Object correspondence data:
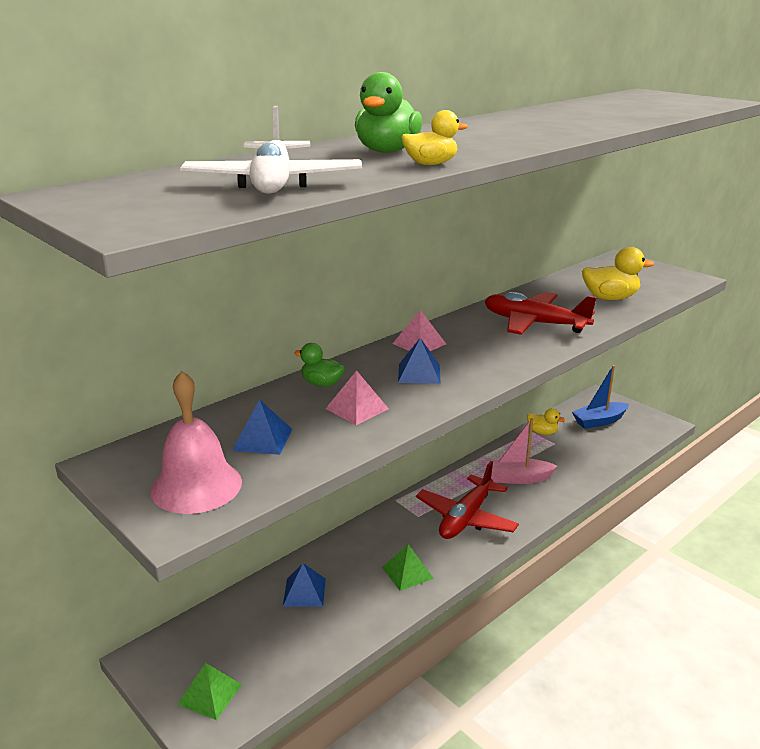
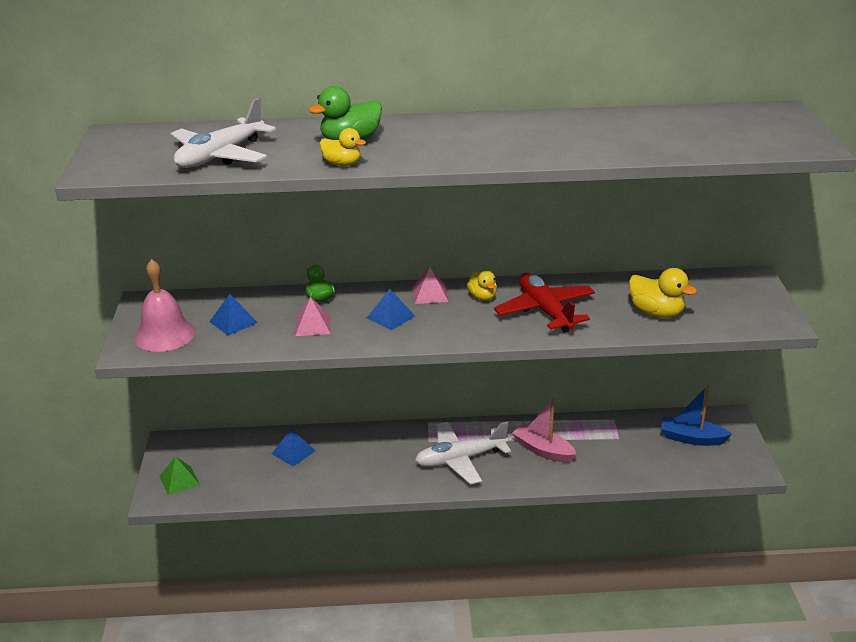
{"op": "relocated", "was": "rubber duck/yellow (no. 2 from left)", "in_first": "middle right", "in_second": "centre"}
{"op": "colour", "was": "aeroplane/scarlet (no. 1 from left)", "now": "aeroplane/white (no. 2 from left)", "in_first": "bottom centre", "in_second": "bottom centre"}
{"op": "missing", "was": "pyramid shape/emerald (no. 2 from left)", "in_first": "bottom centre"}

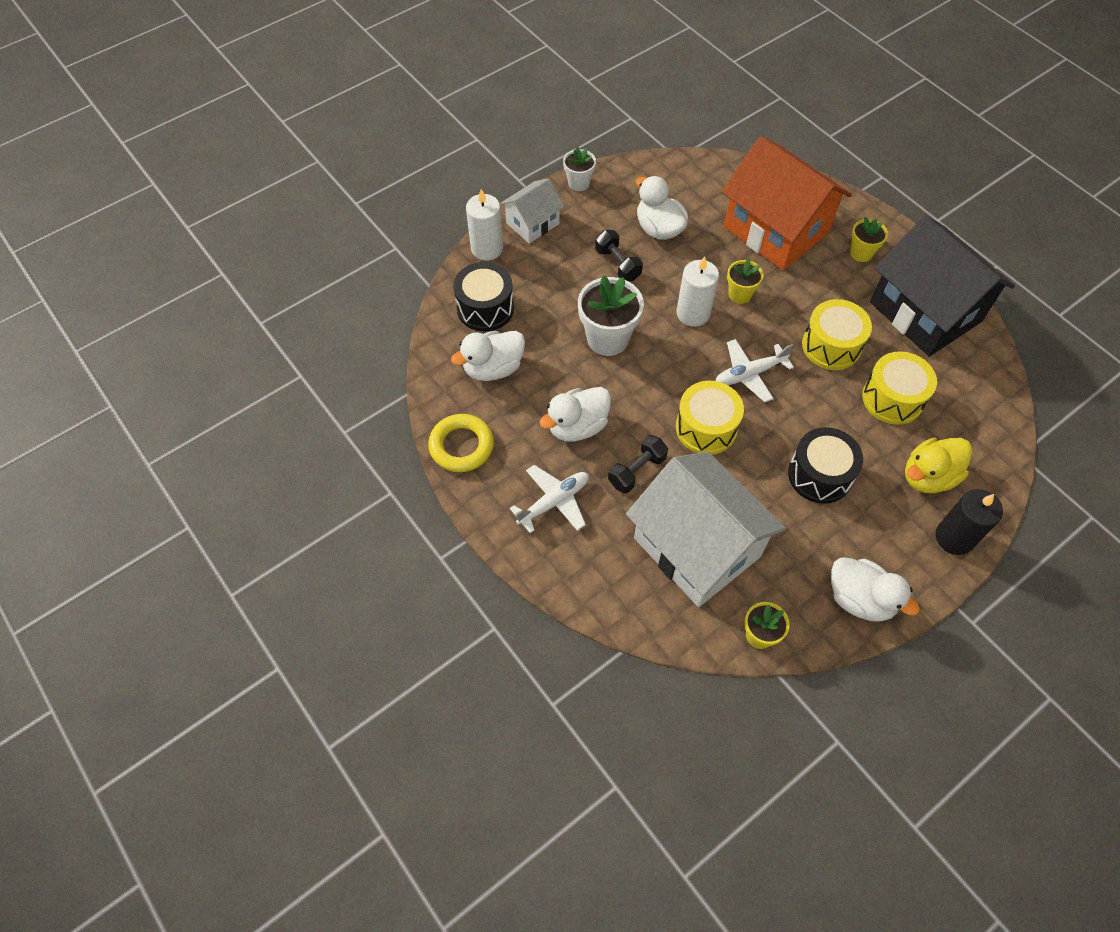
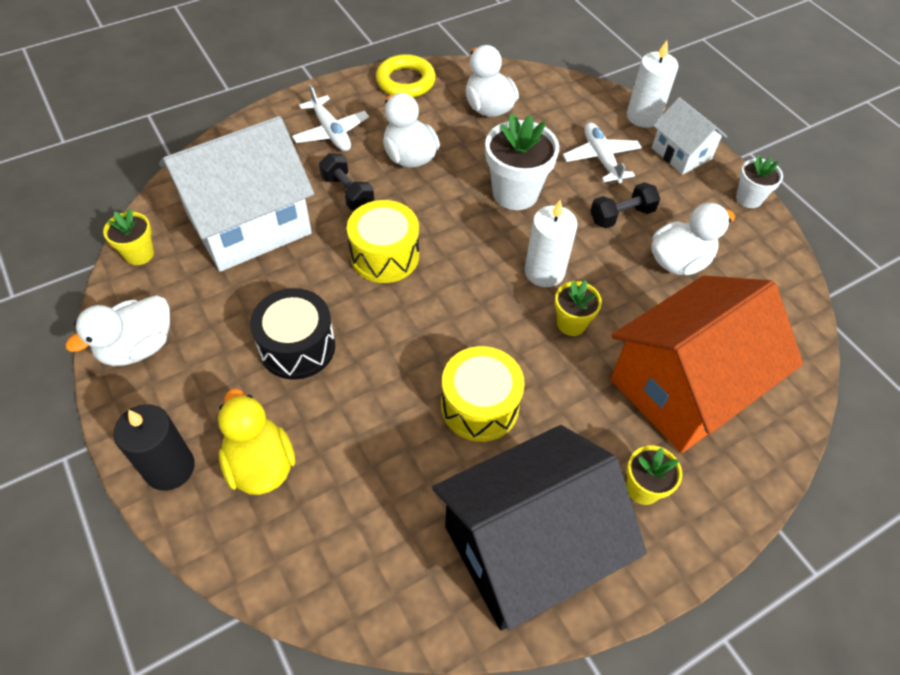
{"op": "missing", "was": "toy drum/black (no. 1 from left)", "in_first": "top centre"}
{"op": "relocated", "was": "aeroplane/white (no. 2 from left)", "in_first": "middle right", "in_second": "top right"}
{"op": "missing", "was": "toy drum/yellow (no. 3 from left)", "in_first": "middle right"}

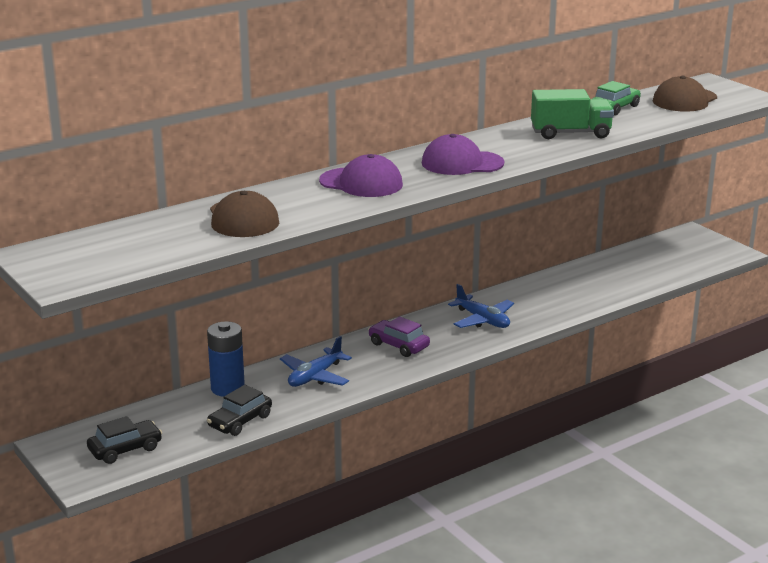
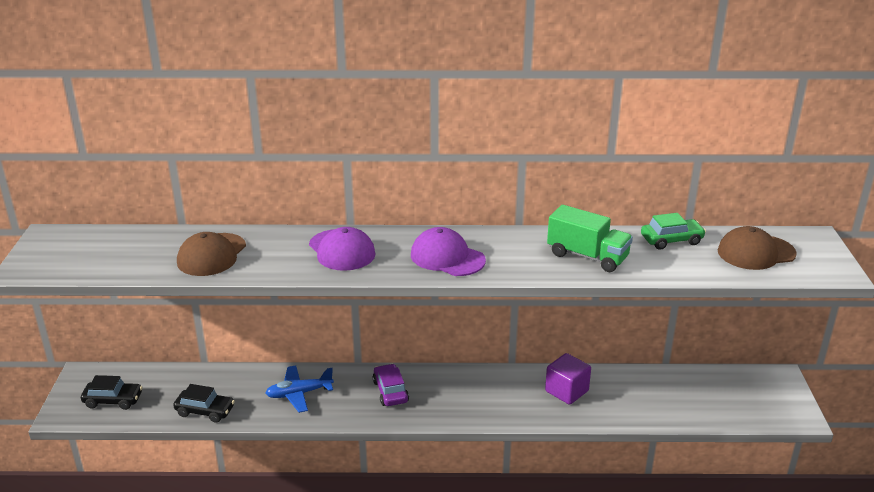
{"op": "missing", "was": "aeroplane/cobalt (no. 2 from left)", "in_first": "centre"}
{"op": "missing", "was": "AA battery/cobalt", "in_first": "middle left"}
{"op": "spun", "was": "car/black (no. 2 from left)", "in_first": "bottom left", "in_second": "bottom left", "clockwise": -150}
{"op": "appeared", "now": "cube/purple", "in_second": "bottom centre"}

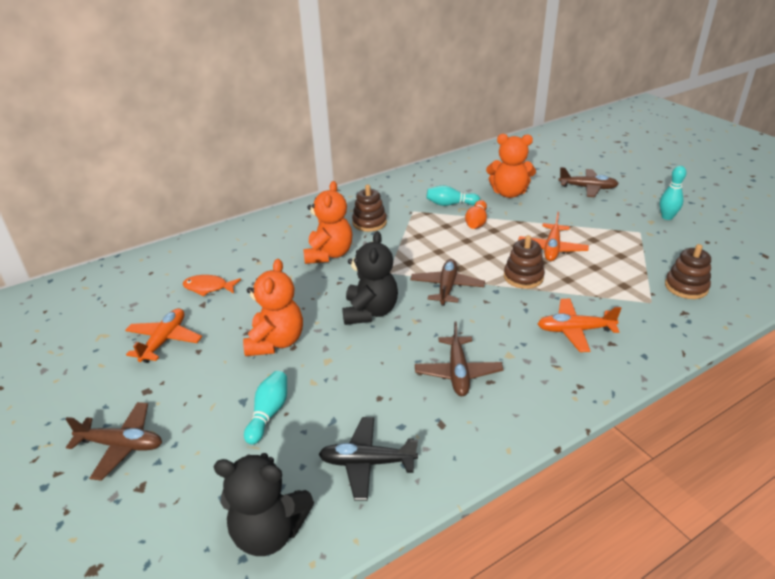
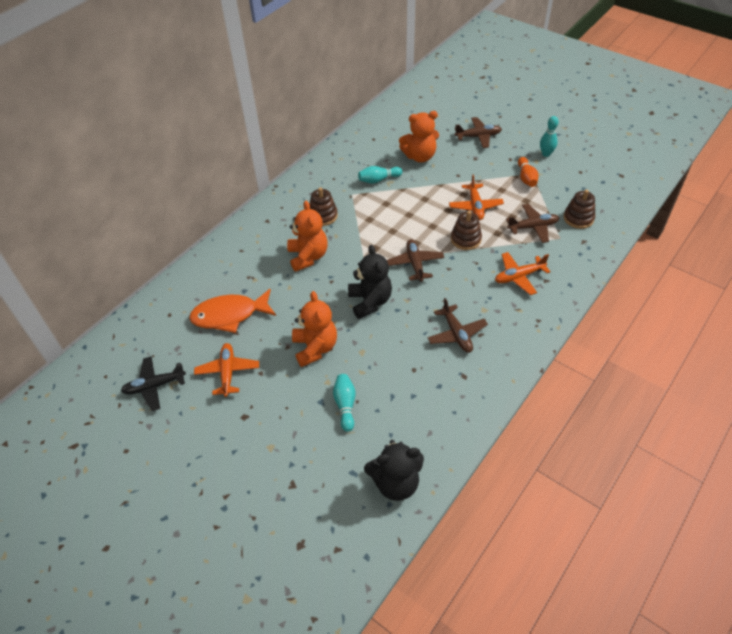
{"op": "relocated", "was": "skittle/orange", "in_first": "centre", "in_second": "top right"}
{"op": "size", "was": "fish/orange", "in_first": "middle left", "in_second": "middle left", "ratio": 1.78}
{"op": "relocated", "was": "aeroplane/dark brown (no. 1 from left in the first image)", "now": "aeroplane/dark brown (no. 4 from left)", "in_first": "bottom left", "in_second": "middle right"}
{"op": "relocated", "was": "aeroplane/black", "in_first": "bottom centre", "in_second": "middle left"}

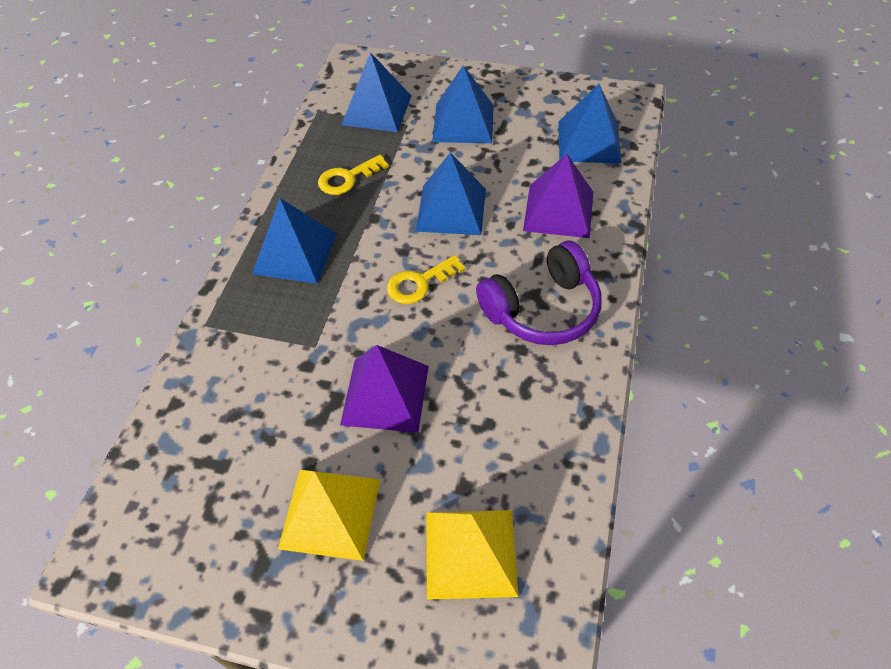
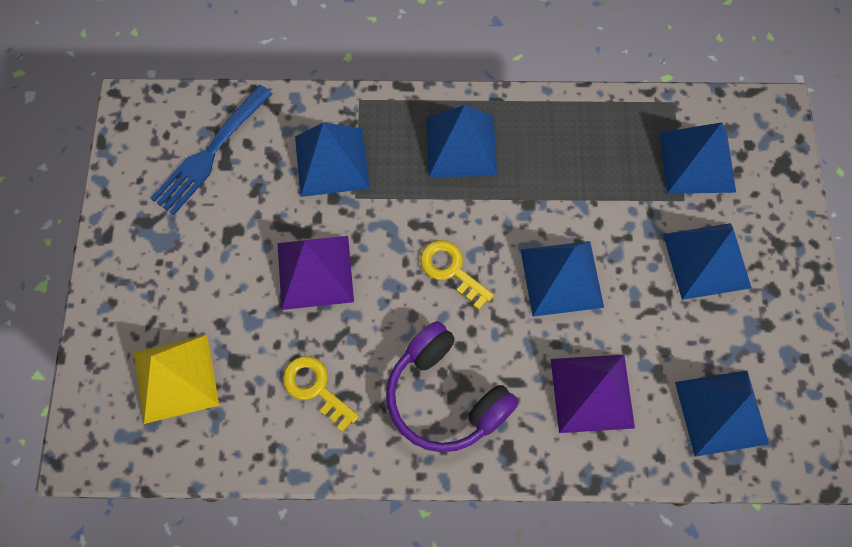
{"op": "relocated", "was": "door key/yellow (no. 1 from left)", "in_first": "top centre", "in_second": "bottom centre"}
{"op": "missing", "was": "pyramid shape/yellow (no. 1 from left)", "in_first": "bottom centre"}
{"op": "appeared", "now": "dinner fork/cobalt", "in_second": "top left"}
{"op": "appeared", "now": "pyramid shape/cobalt (no. 1 from left)", "in_second": "top centre"}

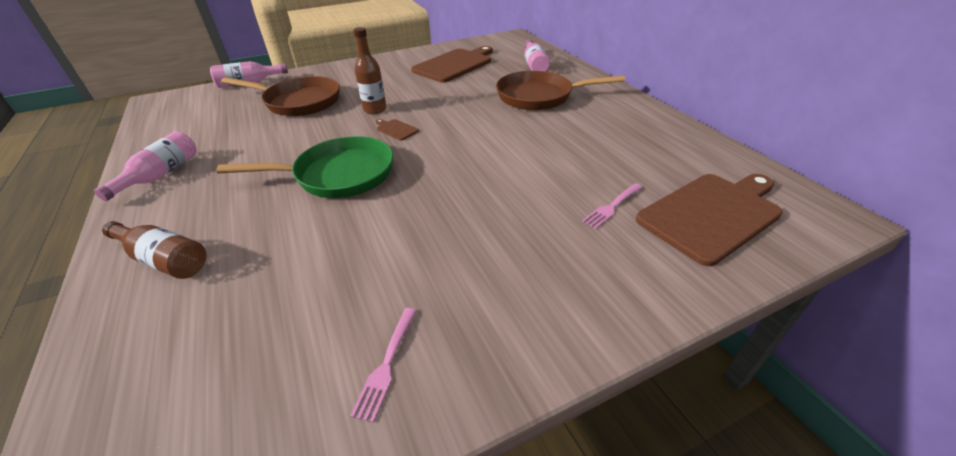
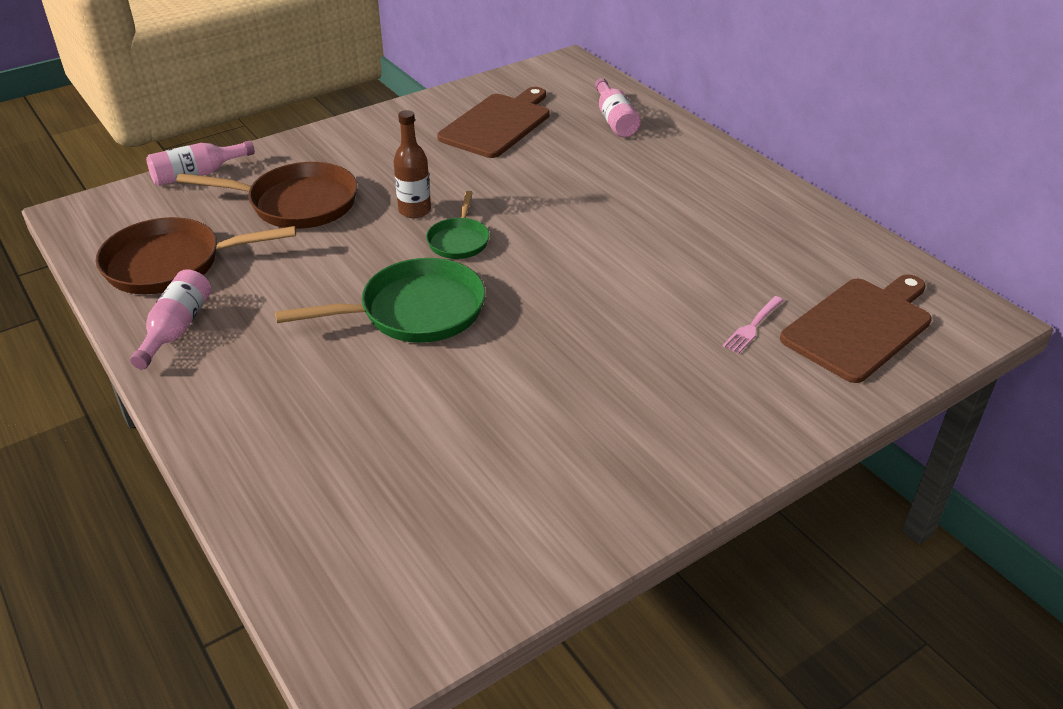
{"op": "relocated", "was": "pan/dark brown (no. 2 from left in the first image)", "now": "pan/dark brown (no. 1 from left)", "in_first": "top centre", "in_second": "middle left"}
{"op": "exchanged", "was": "cutting board/dark brown (no. 1 from left)", "now": "pan/emerald (no. 2 from left)", "in_first": "top centre", "in_second": "top centre"}
{"op": "missing", "was": "bottle/dark brown (no. 1 from left)", "in_first": "middle left"}
{"op": "missing", "was": "dinner fork/rosy (no. 1 from left)", "in_first": "bottom centre"}

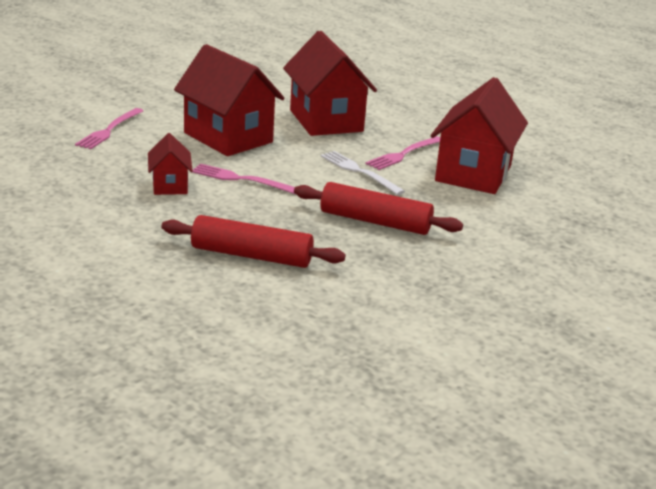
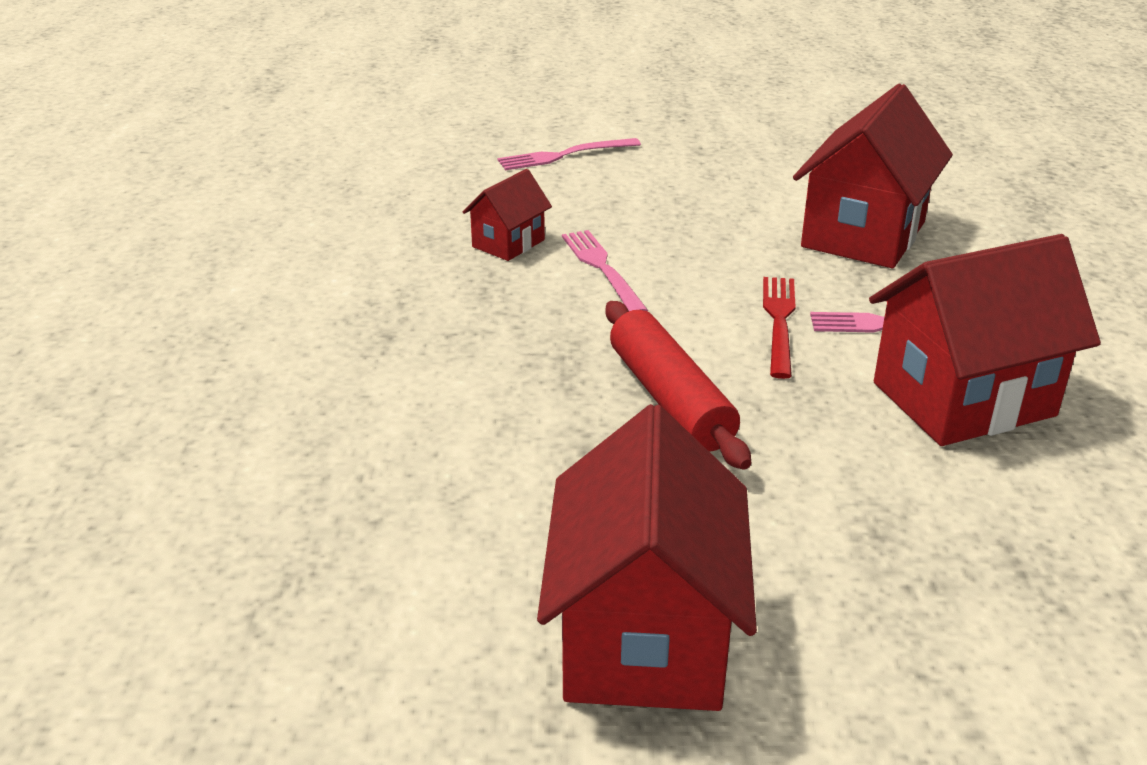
{"op": "relocated", "was": "cottage/scarlet (no. 2 from left)", "in_first": "top centre", "in_second": "bottom centre"}
{"op": "colour", "was": "dinner fork/white", "now": "dinner fork/scarlet", "in_first": "centre", "in_second": "middle right"}
{"op": "missing", "was": "pastry roller/scarlet (no. 1 from left)", "in_first": "centre"}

**WHAT YOU SHOULD DO:** Retype the records above line for line and exactly, omitting their pictures.

**EXPECTED ANSWER:**
{"op": "relocated", "was": "rubber duck/yellow (no. 2 from left)", "in_first": "middle right", "in_second": "centre"}
{"op": "colour", "was": "aeroplane/scarlet (no. 1 from left)", "now": "aeroplane/white (no. 2 from left)", "in_first": "bottom centre", "in_second": "bottom centre"}
{"op": "missing", "was": "pyramid shape/emerald (no. 2 from left)", "in_first": "bottom centre"}

{"op": "missing", "was": "toy drum/black (no. 1 from left)", "in_first": "top centre"}
{"op": "relocated", "was": "aeroplane/white (no. 2 from left)", "in_first": "middle right", "in_second": "top right"}
{"op": "missing", "was": "toy drum/yellow (no. 3 from left)", "in_first": "middle right"}

{"op": "missing", "was": "aeroplane/cobalt (no. 2 from left)", "in_first": "centre"}
{"op": "missing", "was": "AA battery/cobalt", "in_first": "middle left"}
{"op": "spun", "was": "car/black (no. 2 from left)", "in_first": "bottom left", "in_second": "bottom left", "clockwise": -150}
{"op": "appeared", "now": "cube/purple", "in_second": "bottom centre"}

{"op": "relocated", "was": "skittle/orange", "in_first": "centre", "in_second": "top right"}
{"op": "size", "was": "fish/orange", "in_first": "middle left", "in_second": "middle left", "ratio": 1.78}
{"op": "relocated", "was": "aeroplane/dark brown (no. 1 from left in the first image)", "now": "aeroplane/dark brown (no. 4 from left)", "in_first": "bottom left", "in_second": "middle right"}
{"op": "relocated", "was": "aeroplane/black", "in_first": "bottom centre", "in_second": "middle left"}

{"op": "relocated", "was": "door key/yellow (no. 1 from left)", "in_first": "top centre", "in_second": "bottom centre"}
{"op": "missing", "was": "pyramid shape/yellow (no. 1 from left)", "in_first": "bottom centre"}
{"op": "appeared", "now": "dinner fork/cobalt", "in_second": "top left"}
{"op": "appeared", "now": "pyramid shape/cobalt (no. 1 from left)", "in_second": "top centre"}

{"op": "relocated", "was": "pan/dark brown (no. 2 from left in the first image)", "now": "pan/dark brown (no. 1 from left)", "in_first": "top centre", "in_second": "middle left"}
{"op": "exchanged", "was": "cutting board/dark brown (no. 1 from left)", "now": "pan/emerald (no. 2 from left)", "in_first": "top centre", "in_second": "top centre"}
{"op": "missing", "was": "bottle/dark brown (no. 1 from left)", "in_first": "middle left"}
{"op": "missing", "was": "dinner fork/rosy (no. 1 from left)", "in_first": "bottom centre"}

{"op": "relocated", "was": "cottage/scarlet (no. 2 from left)", "in_first": "top centre", "in_second": "bottom centre"}
{"op": "colour", "was": "dinner fork/white", "now": "dinner fork/scarlet", "in_first": "centre", "in_second": "middle right"}
{"op": "missing", "was": "pastry roller/scarlet (no. 1 from left)", "in_first": "centre"}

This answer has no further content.